MATERIAL FOR THE TASK |
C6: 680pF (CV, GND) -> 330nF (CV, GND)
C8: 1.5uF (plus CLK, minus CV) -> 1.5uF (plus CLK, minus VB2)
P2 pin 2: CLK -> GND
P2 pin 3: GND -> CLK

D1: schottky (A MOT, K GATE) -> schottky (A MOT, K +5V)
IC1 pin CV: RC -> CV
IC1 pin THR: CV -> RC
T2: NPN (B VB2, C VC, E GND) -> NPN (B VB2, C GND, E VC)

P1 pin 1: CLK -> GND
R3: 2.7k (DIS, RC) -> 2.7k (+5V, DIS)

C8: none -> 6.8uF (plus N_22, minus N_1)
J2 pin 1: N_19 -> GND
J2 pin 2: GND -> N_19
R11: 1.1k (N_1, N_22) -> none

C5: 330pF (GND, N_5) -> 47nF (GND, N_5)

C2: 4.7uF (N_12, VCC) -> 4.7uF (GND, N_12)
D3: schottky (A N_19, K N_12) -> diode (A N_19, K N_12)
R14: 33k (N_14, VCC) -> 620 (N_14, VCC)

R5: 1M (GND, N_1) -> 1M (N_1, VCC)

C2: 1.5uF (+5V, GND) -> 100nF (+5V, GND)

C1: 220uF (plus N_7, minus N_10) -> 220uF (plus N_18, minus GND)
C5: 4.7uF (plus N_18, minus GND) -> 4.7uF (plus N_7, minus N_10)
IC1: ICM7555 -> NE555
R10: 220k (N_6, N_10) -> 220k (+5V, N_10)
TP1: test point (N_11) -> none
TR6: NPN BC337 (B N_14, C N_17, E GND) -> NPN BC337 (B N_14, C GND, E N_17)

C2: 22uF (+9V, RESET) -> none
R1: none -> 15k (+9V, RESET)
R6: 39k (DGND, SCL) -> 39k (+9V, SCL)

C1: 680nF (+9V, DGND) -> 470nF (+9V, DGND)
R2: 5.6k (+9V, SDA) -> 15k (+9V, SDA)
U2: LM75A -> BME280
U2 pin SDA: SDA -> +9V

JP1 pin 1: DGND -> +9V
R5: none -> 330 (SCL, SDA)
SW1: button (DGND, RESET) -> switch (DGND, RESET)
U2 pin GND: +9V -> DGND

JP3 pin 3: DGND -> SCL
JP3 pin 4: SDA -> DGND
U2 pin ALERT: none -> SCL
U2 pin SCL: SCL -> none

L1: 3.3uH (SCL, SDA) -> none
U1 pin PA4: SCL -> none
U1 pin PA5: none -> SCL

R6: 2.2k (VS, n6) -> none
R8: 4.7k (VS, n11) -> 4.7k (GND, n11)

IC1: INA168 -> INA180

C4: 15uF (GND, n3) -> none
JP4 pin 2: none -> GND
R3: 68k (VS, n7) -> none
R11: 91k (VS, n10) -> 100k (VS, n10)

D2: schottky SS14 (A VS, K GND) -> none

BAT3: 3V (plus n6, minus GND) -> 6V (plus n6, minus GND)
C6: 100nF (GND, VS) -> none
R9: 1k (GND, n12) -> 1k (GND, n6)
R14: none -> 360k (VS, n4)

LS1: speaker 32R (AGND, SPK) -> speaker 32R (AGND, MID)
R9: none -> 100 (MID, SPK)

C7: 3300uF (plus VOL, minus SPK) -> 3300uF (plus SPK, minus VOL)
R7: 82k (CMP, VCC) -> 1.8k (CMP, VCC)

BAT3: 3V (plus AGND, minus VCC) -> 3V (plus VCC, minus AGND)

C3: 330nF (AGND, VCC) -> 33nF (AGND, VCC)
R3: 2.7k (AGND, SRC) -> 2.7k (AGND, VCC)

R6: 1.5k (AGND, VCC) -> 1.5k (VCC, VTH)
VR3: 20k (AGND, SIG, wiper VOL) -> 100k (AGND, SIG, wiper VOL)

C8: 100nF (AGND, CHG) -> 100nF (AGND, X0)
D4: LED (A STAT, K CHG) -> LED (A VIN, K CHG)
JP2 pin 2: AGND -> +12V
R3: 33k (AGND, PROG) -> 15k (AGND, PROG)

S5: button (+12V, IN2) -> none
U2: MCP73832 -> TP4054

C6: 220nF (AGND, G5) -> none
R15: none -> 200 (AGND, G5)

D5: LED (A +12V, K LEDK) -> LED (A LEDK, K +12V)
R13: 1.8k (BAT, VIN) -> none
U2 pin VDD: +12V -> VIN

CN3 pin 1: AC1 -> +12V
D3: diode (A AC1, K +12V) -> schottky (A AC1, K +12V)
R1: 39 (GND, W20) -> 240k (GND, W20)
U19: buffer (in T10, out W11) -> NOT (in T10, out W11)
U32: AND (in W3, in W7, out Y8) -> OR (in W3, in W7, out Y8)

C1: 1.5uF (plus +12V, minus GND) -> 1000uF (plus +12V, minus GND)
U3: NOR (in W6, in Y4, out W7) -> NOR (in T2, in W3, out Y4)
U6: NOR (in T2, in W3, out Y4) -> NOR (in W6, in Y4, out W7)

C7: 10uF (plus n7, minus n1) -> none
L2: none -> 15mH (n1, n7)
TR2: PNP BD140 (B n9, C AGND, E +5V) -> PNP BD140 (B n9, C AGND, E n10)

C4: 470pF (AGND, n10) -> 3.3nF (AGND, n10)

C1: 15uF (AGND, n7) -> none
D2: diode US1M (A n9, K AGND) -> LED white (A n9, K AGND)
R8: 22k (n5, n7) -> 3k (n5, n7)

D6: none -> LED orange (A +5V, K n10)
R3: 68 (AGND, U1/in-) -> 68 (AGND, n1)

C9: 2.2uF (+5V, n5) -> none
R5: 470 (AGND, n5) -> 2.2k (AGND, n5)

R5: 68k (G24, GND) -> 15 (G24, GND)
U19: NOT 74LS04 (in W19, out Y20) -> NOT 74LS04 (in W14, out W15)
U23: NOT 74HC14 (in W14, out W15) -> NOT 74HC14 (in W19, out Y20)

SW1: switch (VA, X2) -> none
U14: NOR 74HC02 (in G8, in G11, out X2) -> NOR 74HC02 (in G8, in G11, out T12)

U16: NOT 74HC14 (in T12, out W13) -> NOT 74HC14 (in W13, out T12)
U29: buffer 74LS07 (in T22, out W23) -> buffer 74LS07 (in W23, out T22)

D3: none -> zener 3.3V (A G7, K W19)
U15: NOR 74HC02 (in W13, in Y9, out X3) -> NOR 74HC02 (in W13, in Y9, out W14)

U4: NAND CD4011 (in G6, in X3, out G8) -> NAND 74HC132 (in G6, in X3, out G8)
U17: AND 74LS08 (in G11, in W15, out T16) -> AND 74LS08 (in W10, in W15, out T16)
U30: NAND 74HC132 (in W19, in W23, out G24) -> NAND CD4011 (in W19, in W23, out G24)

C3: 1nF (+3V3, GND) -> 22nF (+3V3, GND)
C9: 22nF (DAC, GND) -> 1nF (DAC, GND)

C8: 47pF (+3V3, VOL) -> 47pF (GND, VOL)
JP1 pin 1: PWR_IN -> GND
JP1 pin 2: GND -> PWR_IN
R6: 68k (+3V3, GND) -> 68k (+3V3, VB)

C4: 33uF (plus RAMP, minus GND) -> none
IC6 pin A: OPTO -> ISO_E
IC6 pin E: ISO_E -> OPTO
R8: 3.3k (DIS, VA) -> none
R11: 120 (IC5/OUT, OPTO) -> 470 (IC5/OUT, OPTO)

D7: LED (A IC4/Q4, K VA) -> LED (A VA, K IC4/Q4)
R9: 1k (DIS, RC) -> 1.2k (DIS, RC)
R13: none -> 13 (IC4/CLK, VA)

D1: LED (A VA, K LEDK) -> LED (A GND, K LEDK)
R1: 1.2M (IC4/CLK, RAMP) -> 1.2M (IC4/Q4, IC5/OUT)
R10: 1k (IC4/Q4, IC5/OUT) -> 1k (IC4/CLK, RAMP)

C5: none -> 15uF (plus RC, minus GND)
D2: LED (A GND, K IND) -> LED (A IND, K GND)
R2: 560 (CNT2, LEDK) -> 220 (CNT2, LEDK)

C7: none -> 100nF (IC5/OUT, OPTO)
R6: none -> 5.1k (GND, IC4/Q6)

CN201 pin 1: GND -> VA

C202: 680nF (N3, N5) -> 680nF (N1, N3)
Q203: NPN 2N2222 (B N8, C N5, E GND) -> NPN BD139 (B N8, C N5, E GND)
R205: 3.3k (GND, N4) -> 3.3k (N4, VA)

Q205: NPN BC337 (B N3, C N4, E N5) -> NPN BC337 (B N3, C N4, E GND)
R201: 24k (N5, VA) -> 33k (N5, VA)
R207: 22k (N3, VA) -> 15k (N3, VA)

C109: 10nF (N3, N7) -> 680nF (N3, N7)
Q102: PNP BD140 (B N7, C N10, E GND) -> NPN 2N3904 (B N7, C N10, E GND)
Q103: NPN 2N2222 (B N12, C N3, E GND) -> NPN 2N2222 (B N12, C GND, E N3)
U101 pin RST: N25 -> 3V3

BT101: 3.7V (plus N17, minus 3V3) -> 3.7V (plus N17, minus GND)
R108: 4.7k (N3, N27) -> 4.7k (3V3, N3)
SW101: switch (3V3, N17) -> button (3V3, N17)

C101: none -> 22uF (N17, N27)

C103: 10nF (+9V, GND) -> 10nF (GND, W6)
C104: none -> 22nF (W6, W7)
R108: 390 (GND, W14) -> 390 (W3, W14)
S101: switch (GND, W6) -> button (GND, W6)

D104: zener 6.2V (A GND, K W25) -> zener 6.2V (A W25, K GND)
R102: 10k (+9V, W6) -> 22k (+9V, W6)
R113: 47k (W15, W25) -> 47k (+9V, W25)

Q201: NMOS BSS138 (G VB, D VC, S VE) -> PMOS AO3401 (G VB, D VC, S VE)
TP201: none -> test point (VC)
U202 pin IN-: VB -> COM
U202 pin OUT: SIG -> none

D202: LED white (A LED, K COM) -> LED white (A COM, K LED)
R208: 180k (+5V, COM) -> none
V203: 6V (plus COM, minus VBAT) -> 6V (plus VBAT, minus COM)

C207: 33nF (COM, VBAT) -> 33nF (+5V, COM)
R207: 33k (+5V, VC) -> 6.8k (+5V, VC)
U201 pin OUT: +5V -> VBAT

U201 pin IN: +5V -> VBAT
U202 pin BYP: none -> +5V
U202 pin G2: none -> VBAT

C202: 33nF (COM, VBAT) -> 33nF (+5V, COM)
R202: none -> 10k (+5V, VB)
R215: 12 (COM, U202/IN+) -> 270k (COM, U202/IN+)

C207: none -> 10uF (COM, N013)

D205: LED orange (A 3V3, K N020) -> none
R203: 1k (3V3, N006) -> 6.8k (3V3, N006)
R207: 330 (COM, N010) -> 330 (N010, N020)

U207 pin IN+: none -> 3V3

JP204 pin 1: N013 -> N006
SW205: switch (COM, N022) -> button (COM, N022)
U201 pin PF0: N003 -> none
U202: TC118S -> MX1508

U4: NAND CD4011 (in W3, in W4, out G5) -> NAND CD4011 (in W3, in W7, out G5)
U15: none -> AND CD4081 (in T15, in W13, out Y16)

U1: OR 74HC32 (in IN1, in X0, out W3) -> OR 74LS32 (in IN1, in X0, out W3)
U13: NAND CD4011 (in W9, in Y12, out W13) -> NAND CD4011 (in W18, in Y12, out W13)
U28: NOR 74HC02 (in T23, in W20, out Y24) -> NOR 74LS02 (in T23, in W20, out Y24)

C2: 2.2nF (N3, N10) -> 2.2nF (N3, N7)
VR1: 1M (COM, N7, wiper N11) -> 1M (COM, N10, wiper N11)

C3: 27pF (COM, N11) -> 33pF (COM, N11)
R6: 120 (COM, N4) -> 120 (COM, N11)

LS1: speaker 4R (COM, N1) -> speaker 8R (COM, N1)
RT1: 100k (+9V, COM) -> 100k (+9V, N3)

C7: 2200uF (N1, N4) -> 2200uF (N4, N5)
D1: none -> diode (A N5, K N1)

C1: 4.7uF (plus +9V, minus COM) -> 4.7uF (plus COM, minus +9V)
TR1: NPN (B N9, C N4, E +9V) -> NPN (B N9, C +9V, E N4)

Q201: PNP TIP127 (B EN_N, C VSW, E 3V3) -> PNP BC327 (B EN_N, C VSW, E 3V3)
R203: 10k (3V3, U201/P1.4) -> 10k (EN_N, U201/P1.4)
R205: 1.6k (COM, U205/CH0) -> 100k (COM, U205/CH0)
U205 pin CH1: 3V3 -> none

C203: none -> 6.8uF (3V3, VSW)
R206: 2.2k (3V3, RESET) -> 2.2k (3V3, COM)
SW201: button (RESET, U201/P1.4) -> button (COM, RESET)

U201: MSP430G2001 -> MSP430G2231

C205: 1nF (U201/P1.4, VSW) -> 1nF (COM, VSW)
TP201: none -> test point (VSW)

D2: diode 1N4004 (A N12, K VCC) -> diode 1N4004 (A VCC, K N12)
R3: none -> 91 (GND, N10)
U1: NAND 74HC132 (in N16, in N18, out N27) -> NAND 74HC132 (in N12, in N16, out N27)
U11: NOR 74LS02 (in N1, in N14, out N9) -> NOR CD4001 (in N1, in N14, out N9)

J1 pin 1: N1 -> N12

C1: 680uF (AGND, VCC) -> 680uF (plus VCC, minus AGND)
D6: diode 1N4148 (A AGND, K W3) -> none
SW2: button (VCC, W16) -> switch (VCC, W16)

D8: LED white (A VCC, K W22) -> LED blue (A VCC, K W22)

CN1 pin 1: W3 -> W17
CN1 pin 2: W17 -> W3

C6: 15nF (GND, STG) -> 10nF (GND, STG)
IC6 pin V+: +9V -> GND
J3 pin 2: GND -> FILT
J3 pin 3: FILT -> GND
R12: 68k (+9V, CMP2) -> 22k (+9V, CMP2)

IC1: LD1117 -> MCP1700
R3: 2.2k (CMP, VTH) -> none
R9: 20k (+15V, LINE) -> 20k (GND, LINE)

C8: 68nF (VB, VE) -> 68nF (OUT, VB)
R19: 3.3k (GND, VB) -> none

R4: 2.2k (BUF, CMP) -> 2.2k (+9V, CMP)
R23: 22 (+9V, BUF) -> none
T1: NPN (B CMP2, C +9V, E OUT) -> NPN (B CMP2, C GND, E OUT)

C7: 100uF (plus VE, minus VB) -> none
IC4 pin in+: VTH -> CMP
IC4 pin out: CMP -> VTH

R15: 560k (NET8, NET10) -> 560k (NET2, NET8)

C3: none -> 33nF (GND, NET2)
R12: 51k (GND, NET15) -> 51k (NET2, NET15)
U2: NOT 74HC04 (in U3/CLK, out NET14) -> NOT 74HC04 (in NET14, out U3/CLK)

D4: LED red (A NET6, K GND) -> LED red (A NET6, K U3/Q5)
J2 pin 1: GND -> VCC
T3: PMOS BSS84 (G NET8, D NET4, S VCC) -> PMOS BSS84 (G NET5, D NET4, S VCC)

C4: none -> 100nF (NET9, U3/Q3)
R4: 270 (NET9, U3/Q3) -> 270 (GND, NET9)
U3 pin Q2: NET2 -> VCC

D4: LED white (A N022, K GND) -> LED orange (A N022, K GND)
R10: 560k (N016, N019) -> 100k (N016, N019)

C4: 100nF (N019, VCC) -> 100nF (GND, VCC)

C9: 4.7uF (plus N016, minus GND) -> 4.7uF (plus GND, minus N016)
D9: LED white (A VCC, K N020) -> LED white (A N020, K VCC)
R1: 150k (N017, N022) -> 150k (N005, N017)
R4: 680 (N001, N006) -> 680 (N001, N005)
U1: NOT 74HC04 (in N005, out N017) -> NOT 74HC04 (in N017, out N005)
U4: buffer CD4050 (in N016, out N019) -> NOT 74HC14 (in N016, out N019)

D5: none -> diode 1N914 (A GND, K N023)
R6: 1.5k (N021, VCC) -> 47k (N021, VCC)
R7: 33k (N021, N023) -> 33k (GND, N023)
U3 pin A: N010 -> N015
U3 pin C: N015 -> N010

TASK DIRECTIONS | Read the listing. Report every line that includes the word "RAMP".

RESULT OF THIS TASK |
C4: 33uF (plus RAMP, minus GND) -> none
R1: 1.2M (IC4/CLK, RAMP) -> 1.2M (IC4/Q4, IC5/OUT)
R10: 1k (IC4/Q4, IC5/OUT) -> 1k (IC4/CLK, RAMP)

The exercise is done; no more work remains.